WRITTEN TASK –
Reproduce every one of the records below word for word.

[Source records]
/---
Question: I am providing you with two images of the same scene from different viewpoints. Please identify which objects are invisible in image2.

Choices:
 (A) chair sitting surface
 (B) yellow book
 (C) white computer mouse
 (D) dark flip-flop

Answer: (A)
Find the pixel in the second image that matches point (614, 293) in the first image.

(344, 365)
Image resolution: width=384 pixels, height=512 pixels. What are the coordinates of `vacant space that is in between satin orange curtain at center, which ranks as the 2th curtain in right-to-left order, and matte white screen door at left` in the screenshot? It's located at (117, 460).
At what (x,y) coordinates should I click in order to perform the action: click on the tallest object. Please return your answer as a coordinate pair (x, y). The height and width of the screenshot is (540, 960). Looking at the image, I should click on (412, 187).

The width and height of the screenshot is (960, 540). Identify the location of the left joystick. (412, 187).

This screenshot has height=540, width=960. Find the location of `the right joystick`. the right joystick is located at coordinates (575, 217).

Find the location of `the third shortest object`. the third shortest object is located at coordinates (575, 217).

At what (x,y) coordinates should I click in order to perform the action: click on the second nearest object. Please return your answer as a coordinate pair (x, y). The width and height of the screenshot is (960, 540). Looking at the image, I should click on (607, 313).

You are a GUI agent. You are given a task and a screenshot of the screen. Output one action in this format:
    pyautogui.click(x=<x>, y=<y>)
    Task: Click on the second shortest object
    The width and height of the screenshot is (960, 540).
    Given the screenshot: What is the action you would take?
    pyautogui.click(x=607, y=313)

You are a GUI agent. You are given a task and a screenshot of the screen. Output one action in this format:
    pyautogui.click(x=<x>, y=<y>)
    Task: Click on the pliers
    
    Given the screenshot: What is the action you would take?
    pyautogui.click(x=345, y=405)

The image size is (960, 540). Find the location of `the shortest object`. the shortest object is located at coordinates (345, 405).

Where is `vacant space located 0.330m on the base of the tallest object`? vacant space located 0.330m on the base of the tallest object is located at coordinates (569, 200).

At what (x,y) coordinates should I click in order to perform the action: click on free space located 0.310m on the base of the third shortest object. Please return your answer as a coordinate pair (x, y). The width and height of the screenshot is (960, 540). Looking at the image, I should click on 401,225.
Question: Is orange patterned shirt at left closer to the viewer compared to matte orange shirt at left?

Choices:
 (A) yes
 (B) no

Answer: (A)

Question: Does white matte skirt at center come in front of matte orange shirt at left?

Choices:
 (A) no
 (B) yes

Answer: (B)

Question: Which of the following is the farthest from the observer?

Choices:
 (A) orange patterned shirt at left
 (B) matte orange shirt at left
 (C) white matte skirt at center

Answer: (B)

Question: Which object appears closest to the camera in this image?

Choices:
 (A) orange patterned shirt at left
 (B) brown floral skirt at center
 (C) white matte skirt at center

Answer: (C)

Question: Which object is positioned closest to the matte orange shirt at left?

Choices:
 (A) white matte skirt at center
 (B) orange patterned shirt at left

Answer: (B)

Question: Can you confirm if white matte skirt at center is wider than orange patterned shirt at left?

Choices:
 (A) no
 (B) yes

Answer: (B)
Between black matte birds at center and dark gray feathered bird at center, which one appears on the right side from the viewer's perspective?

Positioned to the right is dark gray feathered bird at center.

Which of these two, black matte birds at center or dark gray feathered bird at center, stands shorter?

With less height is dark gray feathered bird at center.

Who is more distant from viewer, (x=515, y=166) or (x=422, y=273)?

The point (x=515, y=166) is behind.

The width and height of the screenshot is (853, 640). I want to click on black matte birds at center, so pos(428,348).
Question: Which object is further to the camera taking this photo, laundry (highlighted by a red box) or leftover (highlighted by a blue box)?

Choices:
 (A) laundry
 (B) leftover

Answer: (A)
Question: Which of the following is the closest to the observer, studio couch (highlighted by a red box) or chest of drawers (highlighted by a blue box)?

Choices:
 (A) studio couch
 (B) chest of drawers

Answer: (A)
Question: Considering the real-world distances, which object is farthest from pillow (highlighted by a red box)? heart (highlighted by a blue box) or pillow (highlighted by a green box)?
\---
RIGHT ANSWER –
Question: I am providing you with two images of the same scene from different viewpoints. Please identify which objects are invisible in image2.

Choices:
 (A) chair sitting surface
 (B) yellow book
 (C) white computer mouse
 (D) dark flip-flop

Answer: (A)
Find the pixel in the second image that matches point (614, 293) in the first image.

(344, 365)
Image resolution: width=384 pixels, height=512 pixels. What are the coordinates of `vacant space that is in between satin orange curtain at center, which ranks as the 2th curtain in right-to-left order, and matte white screen door at left` in the screenshot? It's located at (117, 460).
At what (x,y) coordinates should I click in order to perform the action: click on the tallest object. Please return your answer as a coordinate pair (x, y). The height and width of the screenshot is (540, 960). Looking at the image, I should click on (412, 187).

The width and height of the screenshot is (960, 540). Identify the location of the left joystick. (412, 187).

This screenshot has height=540, width=960. Find the location of `the right joystick`. the right joystick is located at coordinates (575, 217).

Find the location of `the third shortest object`. the third shortest object is located at coordinates (575, 217).

At what (x,y) coordinates should I click in order to perform the action: click on the second nearest object. Please return your answer as a coordinate pair (x, y). The width and height of the screenshot is (960, 540). Looking at the image, I should click on (607, 313).

You are a GUI agent. You are given a task and a screenshot of the screen. Output one action in this format:
    pyautogui.click(x=<x>, y=<y>)
    Task: Click on the second shortest object
    The width and height of the screenshot is (960, 540).
    Given the screenshot: What is the action you would take?
    pyautogui.click(x=607, y=313)

You are a GUI agent. You are given a task and a screenshot of the screen. Output one action in this format:
    pyautogui.click(x=<x>, y=<y>)
    Task: Click on the pliers
    
    Given the screenshot: What is the action you would take?
    pyautogui.click(x=345, y=405)

The image size is (960, 540). Find the location of `the shortest object`. the shortest object is located at coordinates (345, 405).

Where is `vacant space located 0.330m on the base of the tallest object`? vacant space located 0.330m on the base of the tallest object is located at coordinates (569, 200).

At what (x,y) coordinates should I click in order to perform the action: click on free space located 0.310m on the base of the third shortest object. Please return your answer as a coordinate pair (x, y). The width and height of the screenshot is (960, 540). Looking at the image, I should click on 401,225.
Question: Is orange patterned shirt at left closer to the viewer compared to matte orange shirt at left?

Choices:
 (A) yes
 (B) no

Answer: (A)

Question: Does white matte skirt at center come in front of matte orange shirt at left?

Choices:
 (A) no
 (B) yes

Answer: (B)

Question: Which of the following is the farthest from the observer?

Choices:
 (A) orange patterned shirt at left
 (B) matte orange shirt at left
 (C) white matte skirt at center

Answer: (B)

Question: Which object appears closest to the camera in this image?

Choices:
 (A) orange patterned shirt at left
 (B) brown floral skirt at center
 (C) white matte skirt at center

Answer: (C)

Question: Which object is positioned closest to the matte orange shirt at left?

Choices:
 (A) white matte skirt at center
 (B) orange patterned shirt at left

Answer: (B)

Question: Can you confirm if white matte skirt at center is wider than orange patterned shirt at left?

Choices:
 (A) no
 (B) yes

Answer: (B)
Between black matte birds at center and dark gray feathered bird at center, which one appears on the right side from the viewer's perspective?

Positioned to the right is dark gray feathered bird at center.

Which of these two, black matte birds at center or dark gray feathered bird at center, stands shorter?

With less height is dark gray feathered bird at center.

Who is more distant from viewer, (x=515, y=166) or (x=422, y=273)?

The point (x=515, y=166) is behind.

The width and height of the screenshot is (853, 640). I want to click on black matte birds at center, so pos(428,348).
Question: Which object is further to the camera taking this photo, laundry (highlighted by a red box) or leftover (highlighted by a blue box)?

Choices:
 (A) laundry
 (B) leftover

Answer: (A)
Question: Which of the following is the closest to the observer, studio couch (highlighted by a red box) or chest of drawers (highlighted by a blue box)?

Choices:
 (A) studio couch
 (B) chest of drawers

Answer: (A)
Question: Considering the real-world distances, which object is farthest from pillow (highlighted by a red box)? heart (highlighted by a blue box) or pillow (highlighted by a green box)?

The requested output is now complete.